## [Task brief]
From the entries below, copy each line in which the word "brown" occurs.

## [Material supplied]

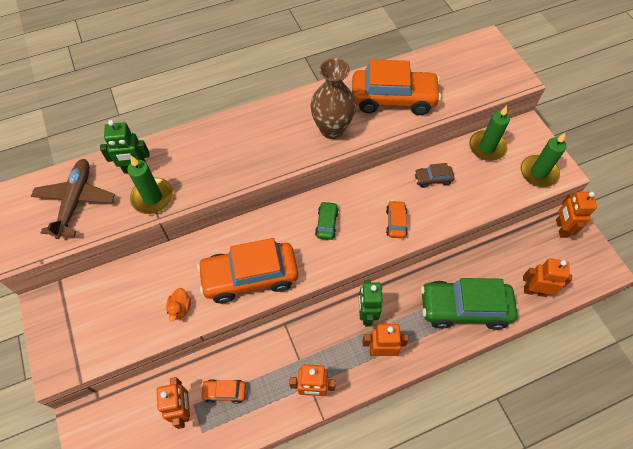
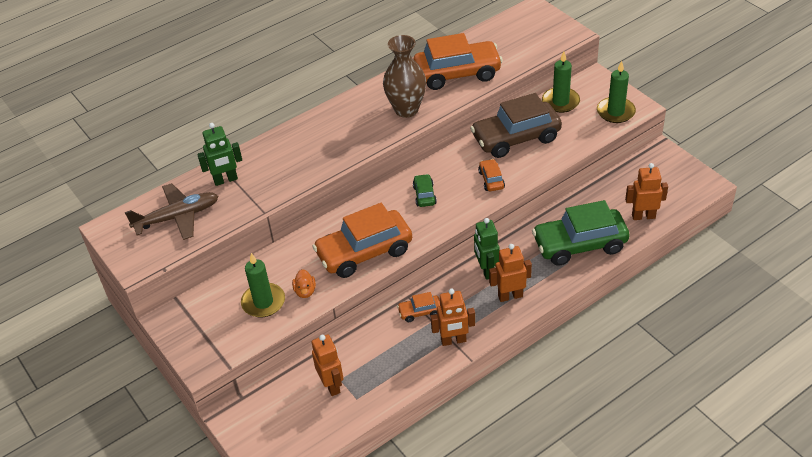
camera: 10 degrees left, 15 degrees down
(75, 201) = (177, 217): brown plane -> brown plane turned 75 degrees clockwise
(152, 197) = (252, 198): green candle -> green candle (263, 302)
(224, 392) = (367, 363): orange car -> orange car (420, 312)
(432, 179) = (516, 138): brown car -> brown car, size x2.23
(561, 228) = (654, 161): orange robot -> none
--
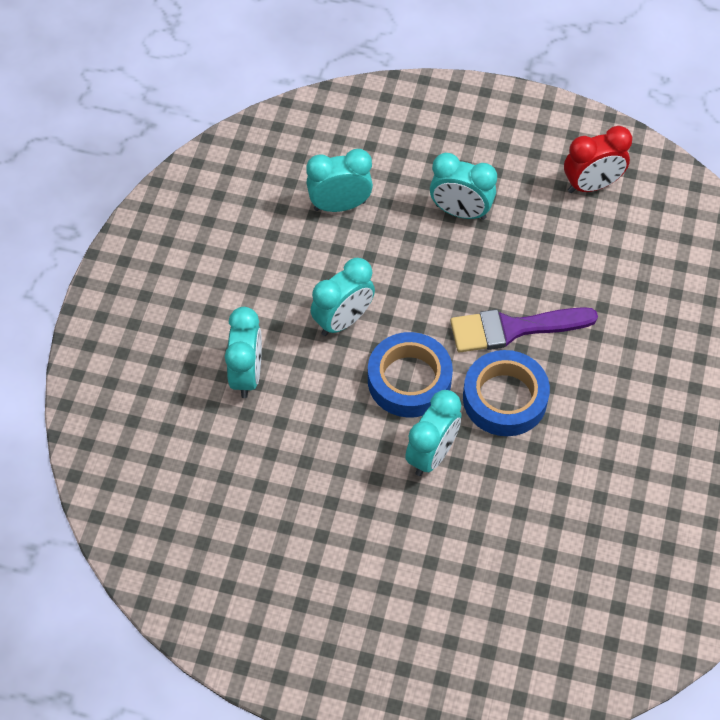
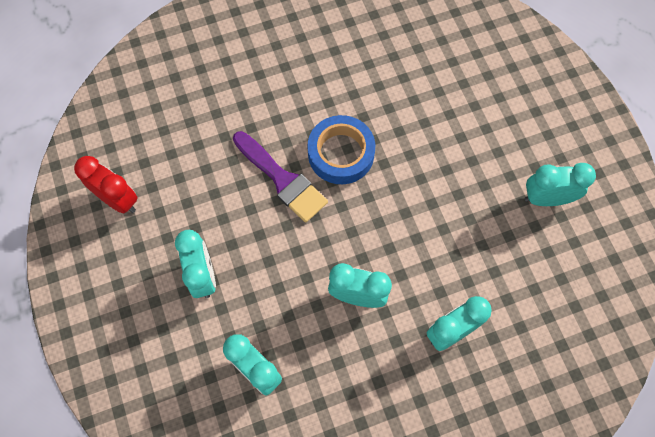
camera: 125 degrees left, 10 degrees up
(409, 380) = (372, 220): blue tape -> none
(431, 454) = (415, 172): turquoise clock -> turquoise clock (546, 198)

## [Solution]
(75, 201) = (177, 217): brown plane -> brown plane turned 75 degrees clockwise
(432, 179) = (516, 138): brown car -> brown car, size x2.23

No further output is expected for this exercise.